What to produce: Tally the lines below that contain the word "black", then give the tally alone.

*** Input data Section Begins ***

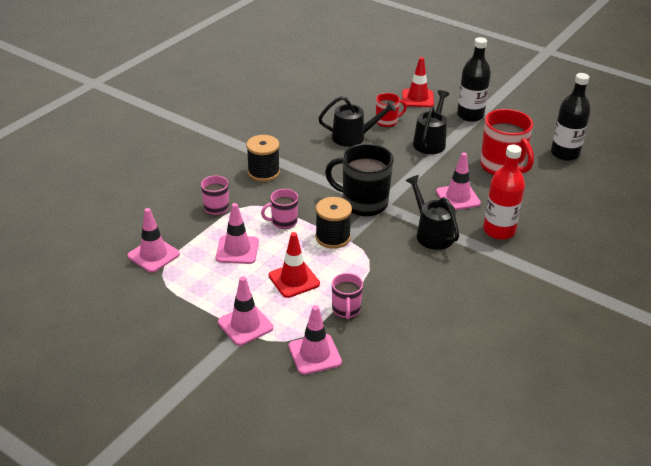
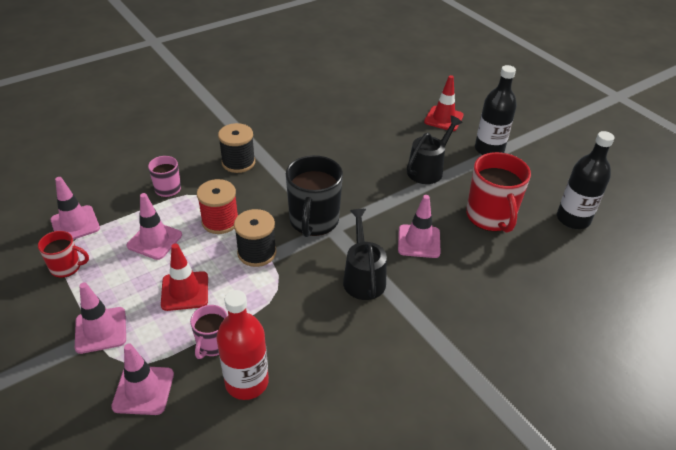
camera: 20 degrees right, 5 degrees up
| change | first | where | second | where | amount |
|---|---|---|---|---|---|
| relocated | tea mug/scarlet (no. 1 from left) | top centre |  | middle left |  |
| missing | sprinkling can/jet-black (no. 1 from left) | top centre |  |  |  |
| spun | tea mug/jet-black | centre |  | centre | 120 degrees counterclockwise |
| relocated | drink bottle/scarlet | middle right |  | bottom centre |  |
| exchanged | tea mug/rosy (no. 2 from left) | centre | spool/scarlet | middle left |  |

*** Input data Section Ends ***

Exercise answer: 2